The data ▸
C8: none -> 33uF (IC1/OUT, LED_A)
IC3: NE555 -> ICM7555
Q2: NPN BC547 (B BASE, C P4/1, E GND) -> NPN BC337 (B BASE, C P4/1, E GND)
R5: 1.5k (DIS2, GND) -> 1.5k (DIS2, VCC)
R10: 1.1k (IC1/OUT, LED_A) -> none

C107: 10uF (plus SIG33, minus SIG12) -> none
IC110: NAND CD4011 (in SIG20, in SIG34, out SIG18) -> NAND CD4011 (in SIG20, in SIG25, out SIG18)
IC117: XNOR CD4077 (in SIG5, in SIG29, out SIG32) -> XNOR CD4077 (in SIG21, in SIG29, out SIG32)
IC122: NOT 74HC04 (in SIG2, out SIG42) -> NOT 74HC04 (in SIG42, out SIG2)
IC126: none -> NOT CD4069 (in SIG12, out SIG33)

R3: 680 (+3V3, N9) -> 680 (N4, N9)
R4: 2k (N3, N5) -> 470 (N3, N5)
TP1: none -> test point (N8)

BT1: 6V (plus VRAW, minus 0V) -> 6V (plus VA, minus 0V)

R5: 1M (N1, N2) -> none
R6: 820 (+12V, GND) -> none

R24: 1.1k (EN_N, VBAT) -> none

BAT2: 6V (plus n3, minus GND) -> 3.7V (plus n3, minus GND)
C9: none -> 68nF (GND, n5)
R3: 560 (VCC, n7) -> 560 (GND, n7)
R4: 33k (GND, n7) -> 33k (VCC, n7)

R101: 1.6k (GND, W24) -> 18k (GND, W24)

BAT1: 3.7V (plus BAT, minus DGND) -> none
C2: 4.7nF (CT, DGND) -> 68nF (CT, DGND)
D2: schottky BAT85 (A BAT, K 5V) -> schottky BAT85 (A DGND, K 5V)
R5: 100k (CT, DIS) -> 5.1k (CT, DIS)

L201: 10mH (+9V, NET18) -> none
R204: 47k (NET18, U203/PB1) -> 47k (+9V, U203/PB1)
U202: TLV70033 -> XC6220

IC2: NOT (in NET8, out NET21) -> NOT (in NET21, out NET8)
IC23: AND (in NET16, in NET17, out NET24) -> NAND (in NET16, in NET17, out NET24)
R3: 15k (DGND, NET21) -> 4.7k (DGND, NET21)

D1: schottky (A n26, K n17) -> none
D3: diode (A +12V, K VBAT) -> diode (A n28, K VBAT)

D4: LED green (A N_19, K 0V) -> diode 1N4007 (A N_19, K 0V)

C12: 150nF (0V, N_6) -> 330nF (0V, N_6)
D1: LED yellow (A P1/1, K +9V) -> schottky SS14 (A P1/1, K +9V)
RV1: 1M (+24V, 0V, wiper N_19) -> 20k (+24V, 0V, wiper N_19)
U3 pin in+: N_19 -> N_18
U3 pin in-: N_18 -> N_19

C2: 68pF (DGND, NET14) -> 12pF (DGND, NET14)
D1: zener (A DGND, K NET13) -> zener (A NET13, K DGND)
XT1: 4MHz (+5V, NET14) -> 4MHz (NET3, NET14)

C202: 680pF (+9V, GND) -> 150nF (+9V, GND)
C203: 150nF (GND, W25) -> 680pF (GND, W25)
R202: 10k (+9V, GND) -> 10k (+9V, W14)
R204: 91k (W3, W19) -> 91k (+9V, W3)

Work instructions ▸
The task requires an exact copy of all the lines above.

Response to the task ▸
C8: none -> 33uF (IC1/OUT, LED_A)
IC3: NE555 -> ICM7555
Q2: NPN BC547 (B BASE, C P4/1, E GND) -> NPN BC337 (B BASE, C P4/1, E GND)
R5: 1.5k (DIS2, GND) -> 1.5k (DIS2, VCC)
R10: 1.1k (IC1/OUT, LED_A) -> none

C107: 10uF (plus SIG33, minus SIG12) -> none
IC110: NAND CD4011 (in SIG20, in SIG34, out SIG18) -> NAND CD4011 (in SIG20, in SIG25, out SIG18)
IC117: XNOR CD4077 (in SIG5, in SIG29, out SIG32) -> XNOR CD4077 (in SIG21, in SIG29, out SIG32)
IC122: NOT 74HC04 (in SIG2, out SIG42) -> NOT 74HC04 (in SIG42, out SIG2)
IC126: none -> NOT CD4069 (in SIG12, out SIG33)

R3: 680 (+3V3, N9) -> 680 (N4, N9)
R4: 2k (N3, N5) -> 470 (N3, N5)
TP1: none -> test point (N8)

BT1: 6V (plus VRAW, minus 0V) -> 6V (plus VA, minus 0V)

R5: 1M (N1, N2) -> none
R6: 820 (+12V, GND) -> none

R24: 1.1k (EN_N, VBAT) -> none

BAT2: 6V (plus n3, minus GND) -> 3.7V (plus n3, minus GND)
C9: none -> 68nF (GND, n5)
R3: 560 (VCC, n7) -> 560 (GND, n7)
R4: 33k (GND, n7) -> 33k (VCC, n7)

R101: 1.6k (GND, W24) -> 18k (GND, W24)

BAT1: 3.7V (plus BAT, minus DGND) -> none
C2: 4.7nF (CT, DGND) -> 68nF (CT, DGND)
D2: schottky BAT85 (A BAT, K 5V) -> schottky BAT85 (A DGND, K 5V)
R5: 100k (CT, DIS) -> 5.1k (CT, DIS)

L201: 10mH (+9V, NET18) -> none
R204: 47k (NET18, U203/PB1) -> 47k (+9V, U203/PB1)
U202: TLV70033 -> XC6220

IC2: NOT (in NET8, out NET21) -> NOT (in NET21, out NET8)
IC23: AND (in NET16, in NET17, out NET24) -> NAND (in NET16, in NET17, out NET24)
R3: 15k (DGND, NET21) -> 4.7k (DGND, NET21)

D1: schottky (A n26, K n17) -> none
D3: diode (A +12V, K VBAT) -> diode (A n28, K VBAT)

D4: LED green (A N_19, K 0V) -> diode 1N4007 (A N_19, K 0V)

C12: 150nF (0V, N_6) -> 330nF (0V, N_6)
D1: LED yellow (A P1/1, K +9V) -> schottky SS14 (A P1/1, K +9V)
RV1: 1M (+24V, 0V, wiper N_19) -> 20k (+24V, 0V, wiper N_19)
U3 pin in+: N_19 -> N_18
U3 pin in-: N_18 -> N_19

C2: 68pF (DGND, NET14) -> 12pF (DGND, NET14)
D1: zener (A DGND, K NET13) -> zener (A NET13, K DGND)
XT1: 4MHz (+5V, NET14) -> 4MHz (NET3, NET14)

C202: 680pF (+9V, GND) -> 150nF (+9V, GND)
C203: 150nF (GND, W25) -> 680pF (GND, W25)
R202: 10k (+9V, GND) -> 10k (+9V, W14)
R204: 91k (W3, W19) -> 91k (+9V, W3)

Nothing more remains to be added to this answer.